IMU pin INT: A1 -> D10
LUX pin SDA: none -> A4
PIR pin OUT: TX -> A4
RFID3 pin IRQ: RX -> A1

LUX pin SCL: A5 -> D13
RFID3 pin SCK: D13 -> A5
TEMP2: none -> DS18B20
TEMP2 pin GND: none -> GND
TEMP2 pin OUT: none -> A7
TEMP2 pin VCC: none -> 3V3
────
▶ Problem
Copy the whole listing above once more, character for character.

▶ Result for this task
IMU pin INT: A1 -> D10
LUX pin SDA: none -> A4
PIR pin OUT: TX -> A4
RFID3 pin IRQ: RX -> A1

LUX pin SCL: A5 -> D13
RFID3 pin SCK: D13 -> A5
TEMP2: none -> DS18B20
TEMP2 pin GND: none -> GND
TEMP2 pin OUT: none -> A7
TEMP2 pin VCC: none -> 3V3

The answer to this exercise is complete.